#### Task goal:
Leave out the images and return all the data word for word.

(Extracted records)
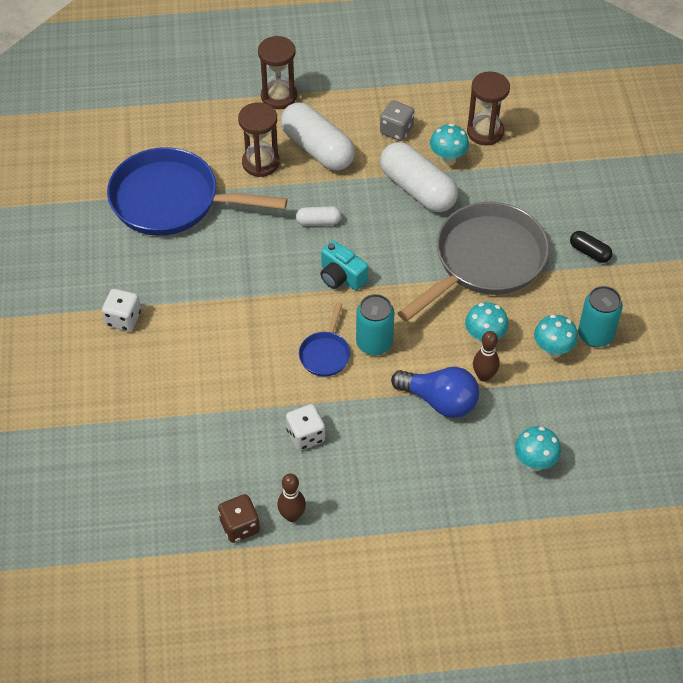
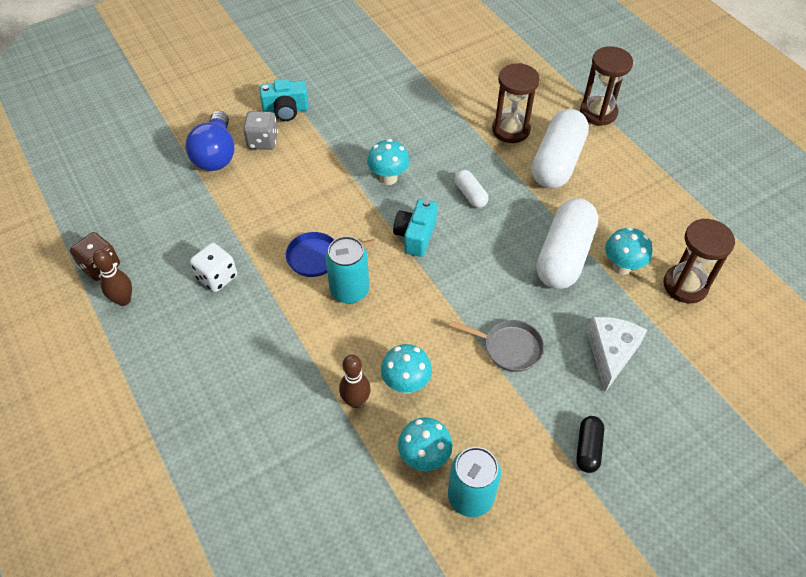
camera: 65 degrees right, 0 degrees up
(123, 319) = (286, 110): white dice -> turquoise camera
(172, 200) = (428, 91): blue pan -> none
(396, 130) = (627, 211): grey dice -> grey dice (263, 141)
(439, 401) = (305, 371): blue light bulb -> blue light bulb (216, 154)
(484, 261) = (508, 347): grey pan -> grey pan, size x0.44
(521, 203) = (611, 354): none -> white cheese
(534, 463) = (263, 492): turquoise mushroom -> turquoise mushroom (388, 178)

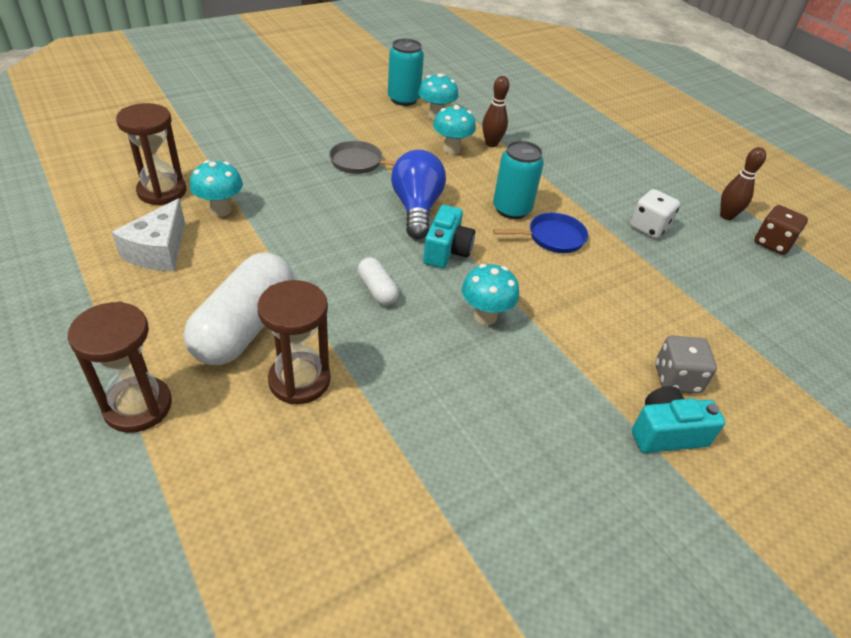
camera: 175 degrees right, 10 degrees down
(216, 154) = (731, 360): blue light bulb -> blue light bulb (416, 208)
(564, 256) = (281, 223): white capsule -> none
(588, 448) = (311, 111): black capsule -> none
(611, 354) = (268, 153): white cheese -> white cheese (158, 251)

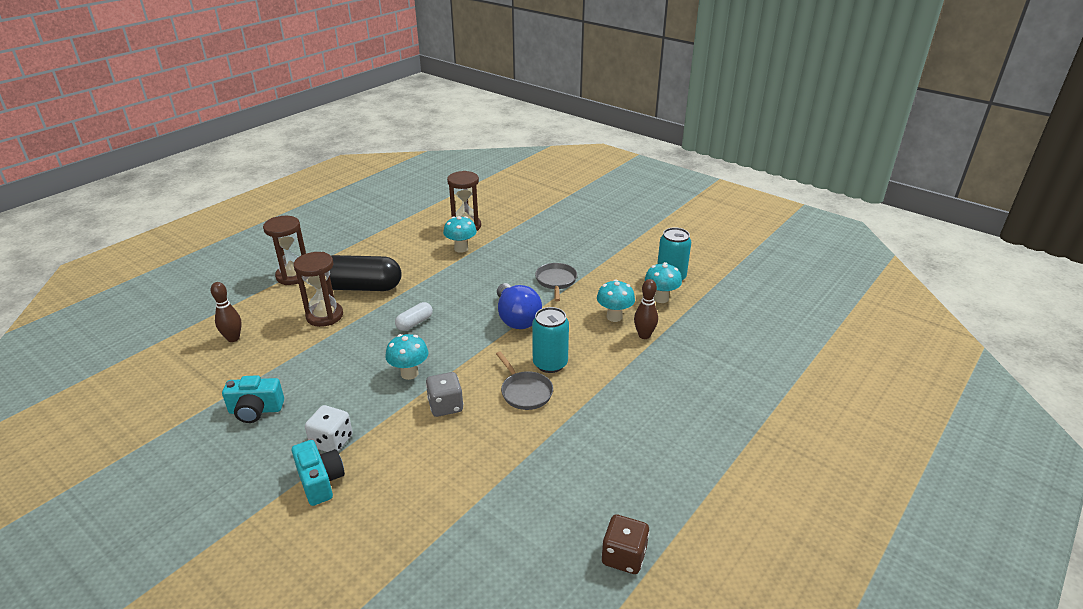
camera: 75 degrees right, 10 degrees down
(158, 251) = (411, 243): white cheese -> none
(245, 326) = (361, 287): white capsule -> black capsule
(416, 208) = (516, 318): blue light bulb -> blue light bulb turned 90 degrees clockwise
(446, 251) = (473, 342): turquoise camera -> turquoise camera (256, 410)
(552, 238) = (525, 392): blue pan -> grey pan
(649, 227) = (583, 451): white dice -> white dice (332, 441)
(676, 378) = (380, 484): grey dice -> grey dice (445, 406)
(726, 216) = (650, 513): brown bowling pin -> brown bowling pin (233, 338)

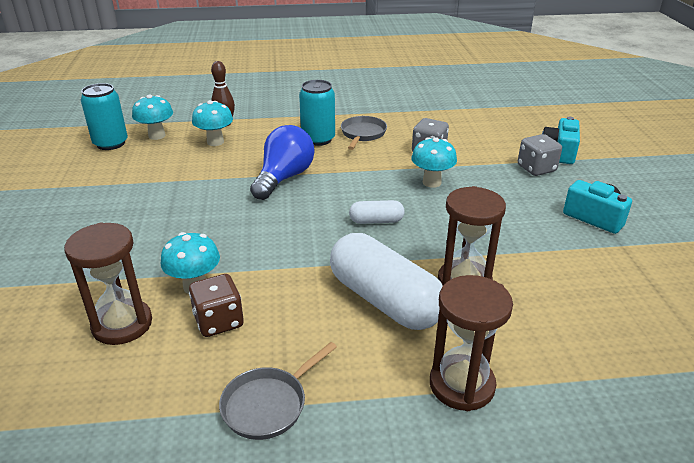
camera: 135 degrees left, 0 degrees up
(233, 338) = (600, 313): brown bowling pin -> none
(332, 441) = (536, 168): white dice -> grey dice
(361, 287) = (385, 300): black capsule -> white capsule
(556, 281) = (191, 189): grey pan -> grey pan (269, 404)
(624, 556) = (416, 71): brown dice -> brown dice (219, 321)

#### Written solution:
camera: 65 degrees right, 0 degrees up
(123, 319) = (286, 110): white dice -> turquoise camera
(172, 200) = (428, 91): blue pan -> none
(396, 130) = (627, 211): grey dice -> grey dice (263, 141)
(439, 401) = (305, 371): blue light bulb -> blue light bulb (216, 154)
(484, 261) = (508, 347): grey pan -> grey pan, size x0.44
(521, 203) = (611, 354): none -> white cheese
(534, 463) = (263, 492): turquoise mushroom -> turquoise mushroom (388, 178)

camera: 175 degrees right, 10 degrees down
(216, 154) = (731, 360): blue light bulb -> blue light bulb (416, 208)
(564, 256) = (281, 223): white capsule -> none
(588, 448) = (311, 111): black capsule -> none
(611, 354) = (268, 153): white cheese -> white cheese (158, 251)

camera: 75 degrees right, 10 degrees down
(158, 251) = (411, 243): white cheese -> none
(245, 326) = (361, 287): white capsule -> black capsule
(416, 208) = (516, 318): blue light bulb -> blue light bulb turned 90 degrees clockwise
(446, 251) = (473, 342): turquoise camera -> turquoise camera (256, 410)
(552, 238) = (525, 392): blue pan -> grey pan
(649, 227) = (583, 451): white dice -> white dice (332, 441)
(676, 378) = (380, 484): grey dice -> grey dice (445, 406)
(726, 216) = (650, 513): brown bowling pin -> brown bowling pin (233, 338)

camera: 135 degrees left, 0 degrees up
(233, 338) = (600, 313): brown bowling pin -> none
(332, 441) = (536, 168): white dice -> grey dice
(361, 287) = (385, 300): black capsule -> white capsule
(556, 281) = (191, 189): grey pan -> grey pan (269, 404)
(624, 556) = (416, 71): brown dice -> brown dice (219, 321)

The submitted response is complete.